Identify and copy out every line in the items below that contains the string "italic". Only matches with the same uppercase and lowercase letters count.

[Part of a data file]
───
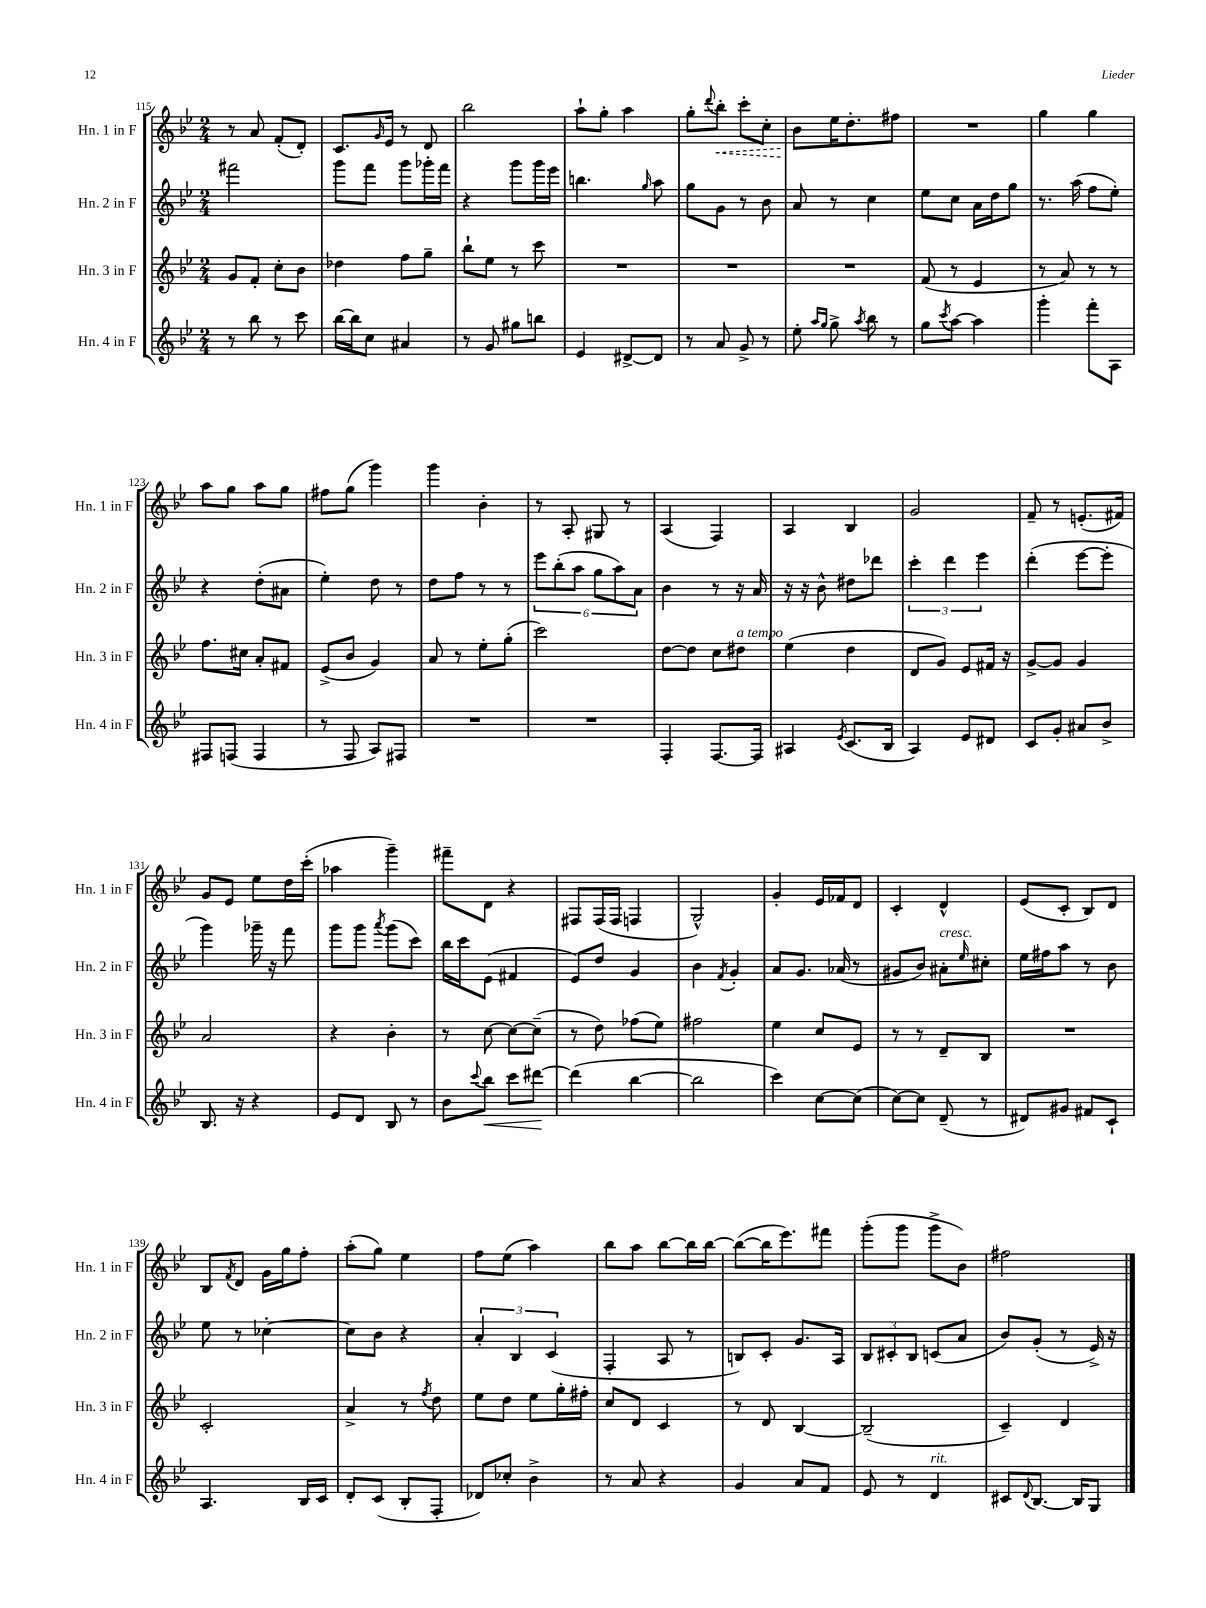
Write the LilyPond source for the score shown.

<<
\new StaffGroup <<
\new Staff = "s0" \with { instrumentName = "Hn. 1 in F" shortInstrumentName = "Hn. 1 in F" } {
    \clef treble \key bes \major \numericTimeSignature \time 2/4
    r8 a'8 f'8-.( d'8-.) |
    c'8. \grace { g'16 } ees'16 r8 d'8 |
    bes''2 |
    a''8-! g''8-. a''4 |
    g''8-. \appoggiatura { d'''8 } \once \override Hairpin.style = #'dashed-line bes''8-.\< c'''8-. c''8-. |
    bes'8\! ees''16 d''8.-. fis''8 |
    R2 |
    g''4 g''4 |
    a''8 g''8 a''8 g''8 |
    fis''8 g''8( g'''4) |
    g'''4 bes'4-. |
    r8 a8-. gis8 r8 |
    a4( f4) |
    a4 bes4 |
    g'2 |
    f'8-- r8 e'8.-.( fis'16) |
    g'8 ees'8 ees''8 d''16 c'''16-.( |
    aes''4 g'''4--) |
    fis'''8-- d'8 r4 |
    fis8 fis16( fis16 f4 |
    g2-^) |
    g'4-. ees'16 fes'16 d'8 |
    c'4-. d'4-^ |
    ees'8( c'8-. bes8) d'8 |
    bes8 \acciaccatura { f'8 } d'8 g'16 g''16 f''8-. |
    a''8-.( g''8) ees''4 |
    f''8 ees''8( a''4) |
    bes''8 a''8 bes''8~ bes''16 bes''16~ |
    bes''8~( bes''16 ees'''8.) fis'''8 |
    g'''8-.( g'''8 g'''8-> bes'8) |
    fis''2 \bar "|." |
}
\new Staff = "s1" \with { instrumentName = "Hn. 2 in F" shortInstrumentName = "Hn. 2 in F" } {
    \clef treble \key bes \major \numericTimeSignature \time 2/4
    fis'''2 |
    g'''8 f'''8 g'''8 ges'''16-. f'''16 |
    r4 g'''8 g'''16 ees'''16 |
    b''4. \grace { g''16 } a''8 |
    g''8 g'8 r8 bes'8 |
    a'8 r8 c''4 |
    ees''8 c''8 a'16 d''16 g''8 |
    r8. a''16( f''8 ees''8-.) |
    r4 d''8-.( ais'8 |
    ees''4-.) d''8 r8 |
    d''8 f''8 r8 r8 |
    \tuplet 6/4 { ees'''8 bes''8-.( a''8 g''8 a''8) a'8 } |
    bes'4 r8 r16 a'16 |
    r16 r16 bes'8-^ dis''8 des'''8 |
    \tuplet 3/2 { c'''4-. d'''4 ees'''4 } |
    d'''4-.( ees'''8~ ees'''8-. |
    g'''4) ges'''16-- r16 f'''8 |
    g'''8 g'''8 \acciaccatura { a'''8 } g'''8( c'''8) |
    bes''16 c'''16 ees'8( fis'4 |
    ees'8) d''8 g'4 |
    bes'4 \acciaccatura { f'8 } g'4-. |
    a'8 g'8. aes'16( r8 |
    gis'8 bes'8) ais'8-.^\markup { \italic "cresc." } \grace { ees''16 } cis''8-. |
    ees''16 fis''16 a''8 r8 bes'8 |
    ees''8 r8 ces''4~-. |
    ces''8 bes'8 r4 |
    \tuplet 3/2 { a'4-. bes4 c'4( } |
    f4-. a8 r8 |
    b8) c'8-. g'8. a16 |
    \tuplet 3/2 { bes8 cis'8-. bes8 } c'8( a'8 |
    bes'8) g'8-.( r8 ees'16->) r16 \bar "|." |
}
\new Staff = "s2" \with { instrumentName = "Hn. 3 in F" shortInstrumentName = "Hn. 3 in F" } {
    \clef treble \key bes \major \numericTimeSignature \time 2/4
    g'8 f'8-. c''8-. bes'8 |
    des''4 f''8 g''8-- |
    bes''8-! ees''8 r8 c'''8 |
    R2 |
    R2 |
    R2 |
    f'8( r8 ees'4 |
    r8 a'8) r8 r8 |
    f''8. cis''16 a'8-. fis'8 |
    ees'8->( bes'8 g'4) |
    a'8 r8 ees''8-. g''8-.( |
    c'''2) |
    d''8~ d''8 c''8 dis''8^\markup { \italic "a tempo" } |
    ees''4( d''4 |
    d'8 g'8) ees'8 fis'16 r16 |
    g'8~-> g'8 g'4 |
    a'2 |
    r4 bes'4-. |
    r8 c''8~ c''8~ c''8--( |
    r8 d''8) fes''8( ees''8) |
    fis''2 |
    ees''4 c''8 ees'8 |
    r8 r8 d'8-- bes8 |
    R2 |
    c'2-. |
    a'4-> r8 \acciaccatura { f''8 } d''8 |
    ees''8 d''8 ees''8 g''16-. fis''16-. |
    c''8 d'8 c'4 |
    r8 d'8 bes4~ |
    bes2--( |
    c'4--) d'4 \bar "|." |
}
\new Staff = "s3" \with { instrumentName = "Hn. 4 in F" shortInstrumentName = "Hn. 4 in F" } {
    \clef treble \key bes \major \numericTimeSignature \time 2/4
    r8 bes''8 r8 c'''8 |
    bes''16~ bes''16 c''8 ais'4 |
    r8 g'8 gis''8 b''8 |
    ees'4 dis'8~-> dis'8 |
    r8 a'8 g'8-> r8 |
    ees''8-. \grace { a''16 g''16 } g''8-> \acciaccatura { a''8 } bes''8 r8 |
    g''8 \acciaccatura { c'''8 } a''8~ a''4 |
    g'''4-. f'''8-. a8 |
    fis8 f8( f4 |
    r8 f8 a8) fis8 |
    R2 |
    R2 |
    f4-. f8.~ f16 |
    ais4 \acciaccatura { ees'8 } c'8.( bes16 |
    a4) ees'8 dis'8 |
    c'8 g'8-. ais'8 bes'8-> |
    bes8. r16 r4 |
    ees'8 d'8 bes8 r8 |
    bes'8 \appoggiatura { c'''8 } bes''8\< c'''8 dis'''8~\! |
    dis'''4( bes''4~ |
    bes''2 |
    c'''4) c''8~ c''8( |
    c''8~) c''8 d'8--( r8 |
    dis'8) gis'8 fis'8 c'8-! |
    a4. bes16 c'16 |
    d'8-. c'8( bes8-. f8-. |
    des'8) ces''8-. bes'4-> |
    r8 a'8 r4 |
    g'4 a'8 f'8 |
    ees'8 r8 d'4^\markup { \italic "rit." } |
    cis'8 \appoggiatura { d'8 } bes8.~ bes16 g8 \bar "|." |
}
>>
>>
\layout { \context { \Score currentBarNumber = #115 } }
───
## [FINAL ANSWER]
    gis'8 bes'8) ais'8-.^\markup { \italic "cresc." } \grace { ees''16 } cis''8-. |
    d''8~ d''8 c''8 dis''8^\markup { \italic "a tempo" } |
    ees'8 r8 d'4^\markup { \italic "rit." } |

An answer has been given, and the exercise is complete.